**Task to complete**. Please set down the line that contains "S1: button (DGND, RESET)" and every line below it through the last, exactly as written, with no other lines.
....
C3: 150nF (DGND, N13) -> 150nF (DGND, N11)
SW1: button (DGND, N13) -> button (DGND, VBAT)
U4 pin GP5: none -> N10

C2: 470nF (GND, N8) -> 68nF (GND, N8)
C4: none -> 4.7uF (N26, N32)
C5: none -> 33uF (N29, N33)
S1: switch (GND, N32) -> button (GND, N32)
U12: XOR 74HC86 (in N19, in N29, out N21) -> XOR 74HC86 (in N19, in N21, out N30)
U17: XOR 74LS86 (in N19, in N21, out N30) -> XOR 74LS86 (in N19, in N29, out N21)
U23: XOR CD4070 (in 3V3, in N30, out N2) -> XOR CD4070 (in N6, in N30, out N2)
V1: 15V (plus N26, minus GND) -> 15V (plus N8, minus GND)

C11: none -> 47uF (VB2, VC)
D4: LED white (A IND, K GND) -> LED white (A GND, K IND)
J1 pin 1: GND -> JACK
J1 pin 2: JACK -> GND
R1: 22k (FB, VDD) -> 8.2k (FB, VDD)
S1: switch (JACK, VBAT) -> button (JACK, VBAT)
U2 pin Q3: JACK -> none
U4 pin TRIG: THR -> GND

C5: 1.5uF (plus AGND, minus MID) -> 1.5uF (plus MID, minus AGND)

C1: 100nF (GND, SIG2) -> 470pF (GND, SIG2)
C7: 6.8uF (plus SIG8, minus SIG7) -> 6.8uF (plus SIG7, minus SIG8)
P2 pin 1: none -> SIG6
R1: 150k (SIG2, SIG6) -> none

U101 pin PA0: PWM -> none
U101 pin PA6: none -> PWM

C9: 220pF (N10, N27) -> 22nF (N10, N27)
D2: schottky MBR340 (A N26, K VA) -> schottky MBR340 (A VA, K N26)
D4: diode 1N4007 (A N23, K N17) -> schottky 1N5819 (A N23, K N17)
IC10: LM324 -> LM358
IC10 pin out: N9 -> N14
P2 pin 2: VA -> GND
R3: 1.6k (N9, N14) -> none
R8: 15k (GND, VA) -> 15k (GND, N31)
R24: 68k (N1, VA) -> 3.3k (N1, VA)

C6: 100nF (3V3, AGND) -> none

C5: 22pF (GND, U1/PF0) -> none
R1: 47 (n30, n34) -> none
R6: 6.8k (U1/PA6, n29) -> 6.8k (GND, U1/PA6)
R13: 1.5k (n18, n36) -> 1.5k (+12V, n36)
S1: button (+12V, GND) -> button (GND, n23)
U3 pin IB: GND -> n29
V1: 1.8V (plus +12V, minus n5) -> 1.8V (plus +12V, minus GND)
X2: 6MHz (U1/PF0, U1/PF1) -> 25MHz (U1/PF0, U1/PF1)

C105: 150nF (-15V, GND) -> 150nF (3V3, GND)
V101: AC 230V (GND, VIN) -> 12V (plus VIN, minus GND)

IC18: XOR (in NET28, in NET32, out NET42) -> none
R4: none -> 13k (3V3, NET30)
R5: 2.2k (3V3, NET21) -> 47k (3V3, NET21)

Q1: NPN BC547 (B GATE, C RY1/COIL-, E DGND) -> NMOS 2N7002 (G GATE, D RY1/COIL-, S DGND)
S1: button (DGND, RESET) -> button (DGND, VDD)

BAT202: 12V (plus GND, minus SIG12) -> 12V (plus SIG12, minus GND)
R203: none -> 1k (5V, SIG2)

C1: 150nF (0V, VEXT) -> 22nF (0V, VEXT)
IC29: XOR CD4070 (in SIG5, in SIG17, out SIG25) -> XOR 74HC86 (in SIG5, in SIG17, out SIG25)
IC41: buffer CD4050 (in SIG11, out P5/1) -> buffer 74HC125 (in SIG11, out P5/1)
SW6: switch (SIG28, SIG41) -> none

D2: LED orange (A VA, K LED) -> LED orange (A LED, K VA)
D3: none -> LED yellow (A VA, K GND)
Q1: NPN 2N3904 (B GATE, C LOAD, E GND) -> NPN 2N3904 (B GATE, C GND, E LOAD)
....
**Finished task**.
S1: button (DGND, RESET) -> button (DGND, VDD)

BAT202: 12V (plus GND, minus SIG12) -> 12V (plus SIG12, minus GND)
R203: none -> 1k (5V, SIG2)

C1: 150nF (0V, VEXT) -> 22nF (0V, VEXT)
IC29: XOR CD4070 (in SIG5, in SIG17, out SIG25) -> XOR 74HC86 (in SIG5, in SIG17, out SIG25)
IC41: buffer CD4050 (in SIG11, out P5/1) -> buffer 74HC125 (in SIG11, out P5/1)
SW6: switch (SIG28, SIG41) -> none

D2: LED orange (A VA, K LED) -> LED orange (A LED, K VA)
D3: none -> LED yellow (A VA, K GND)
Q1: NPN 2N3904 (B GATE, C LOAD, E GND) -> NPN 2N3904 (B GATE, C GND, E LOAD)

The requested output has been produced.